= Beginning of Section =
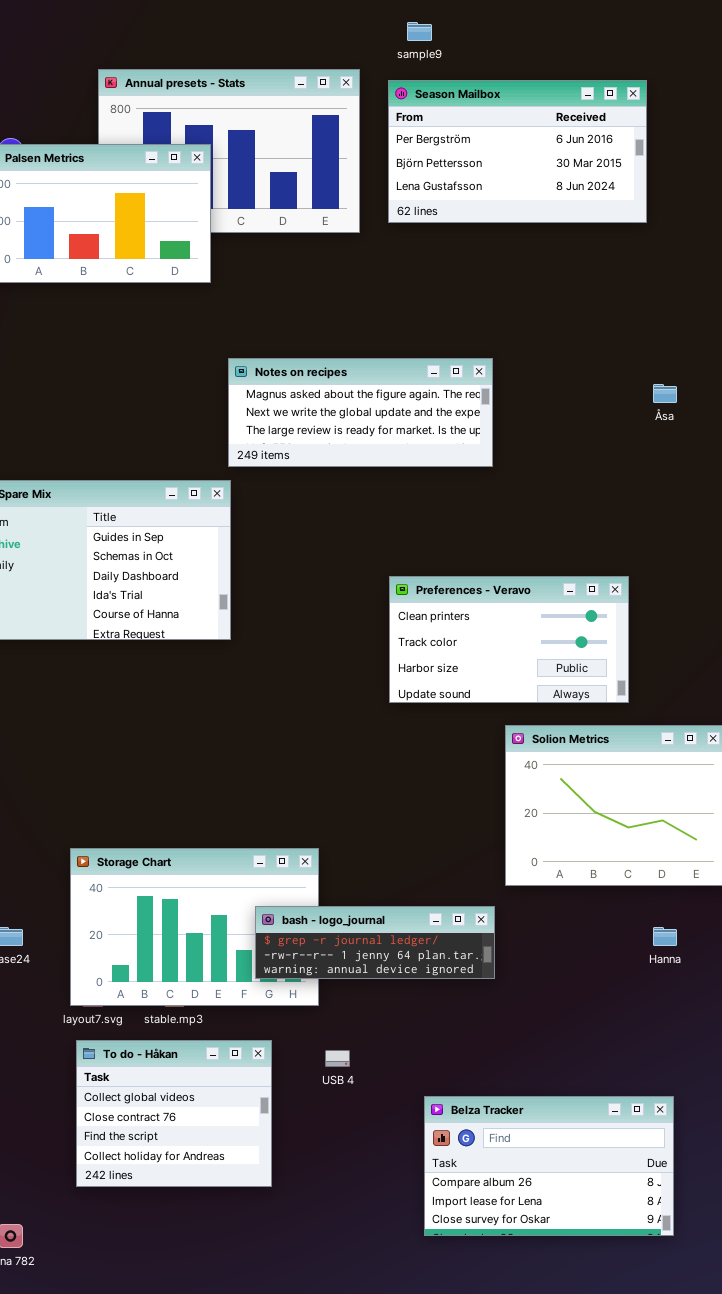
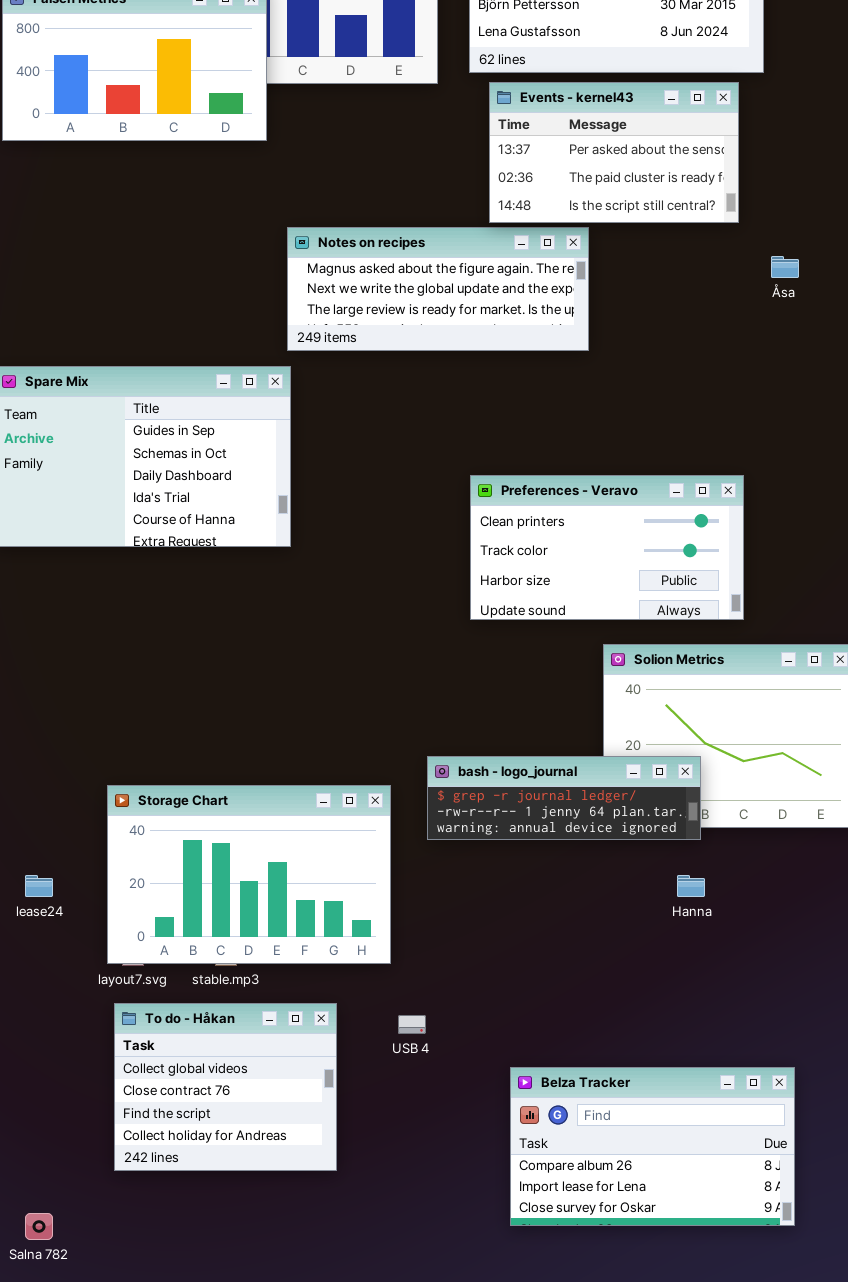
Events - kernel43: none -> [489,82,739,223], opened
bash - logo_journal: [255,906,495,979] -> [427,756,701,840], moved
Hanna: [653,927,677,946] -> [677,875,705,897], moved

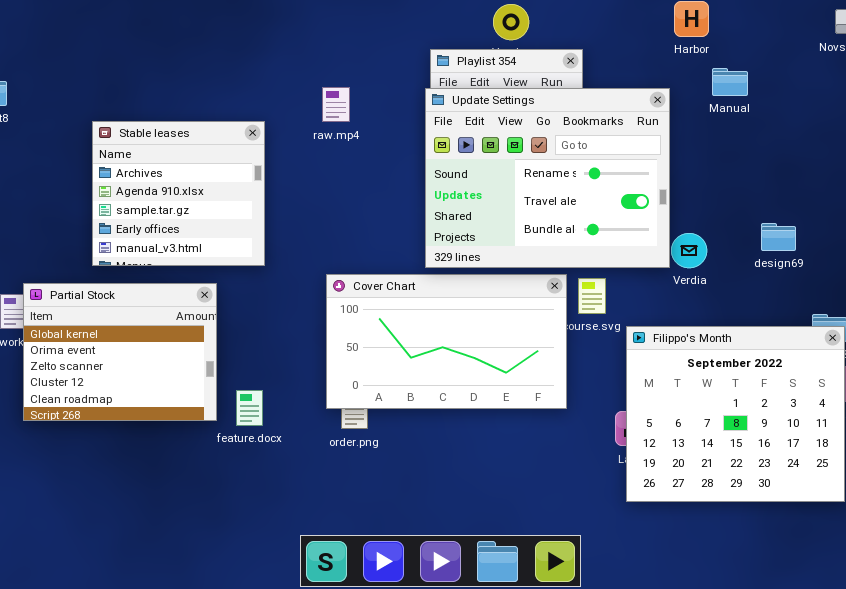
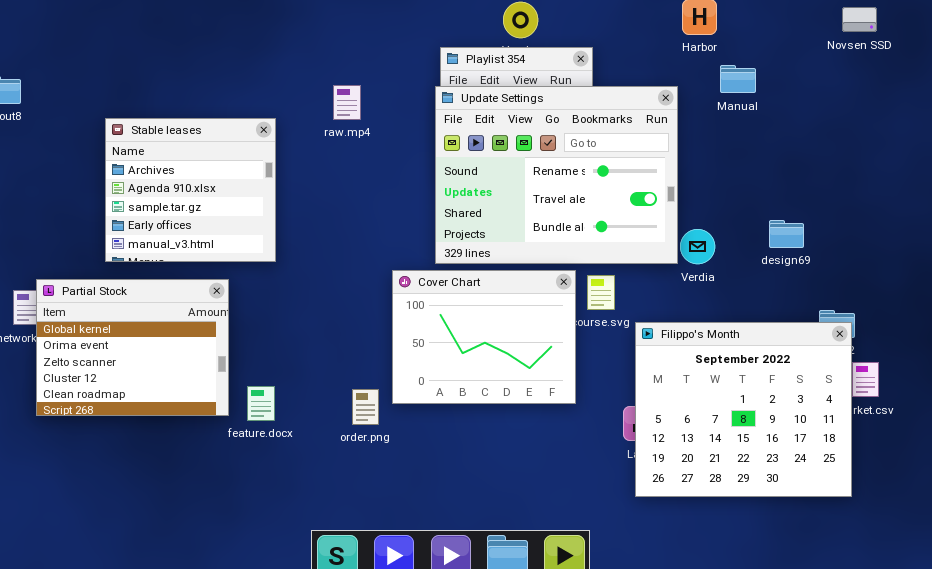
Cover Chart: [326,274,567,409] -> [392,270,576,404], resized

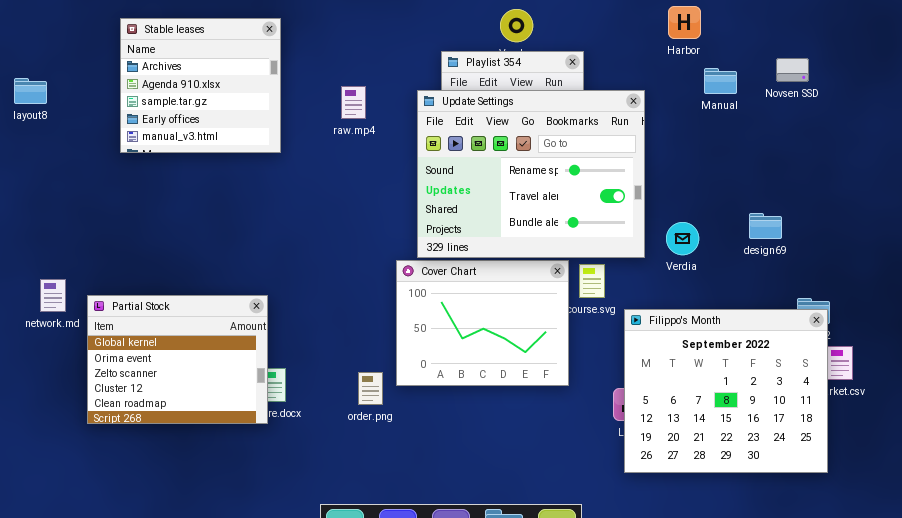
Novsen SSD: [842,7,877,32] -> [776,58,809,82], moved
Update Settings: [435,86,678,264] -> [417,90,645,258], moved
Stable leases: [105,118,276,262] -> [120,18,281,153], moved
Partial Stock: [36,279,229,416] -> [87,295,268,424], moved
= End of Section =
= Beginning of Section =
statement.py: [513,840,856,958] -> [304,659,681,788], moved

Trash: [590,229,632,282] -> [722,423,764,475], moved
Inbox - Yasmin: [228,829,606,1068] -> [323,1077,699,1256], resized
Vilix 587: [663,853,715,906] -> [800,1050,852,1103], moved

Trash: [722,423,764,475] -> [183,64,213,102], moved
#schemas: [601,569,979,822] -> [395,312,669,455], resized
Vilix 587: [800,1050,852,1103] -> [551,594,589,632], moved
= End of Section =
REQUIRED ACTION — In the entries above, find lines with "moved" and copy each.

YOUR SOLUTION —
bash - logo_journal: [255,906,495,979] -> [427,756,701,840], moved
Hanna: [653,927,677,946] -> [677,875,705,897], moved
Novsen SSD: [842,7,877,32] -> [776,58,809,82], moved
Update Settings: [435,86,678,264] -> [417,90,645,258], moved
Stable leases: [105,118,276,262] -> [120,18,281,153], moved
Partial Stock: [36,279,229,416] -> [87,295,268,424], moved
statement.py: [513,840,856,958] -> [304,659,681,788], moved
Trash: [590,229,632,282] -> [722,423,764,475], moved
Vilix 587: [663,853,715,906] -> [800,1050,852,1103], moved
Trash: [722,423,764,475] -> [183,64,213,102], moved
Vilix 587: [800,1050,852,1103] -> [551,594,589,632], moved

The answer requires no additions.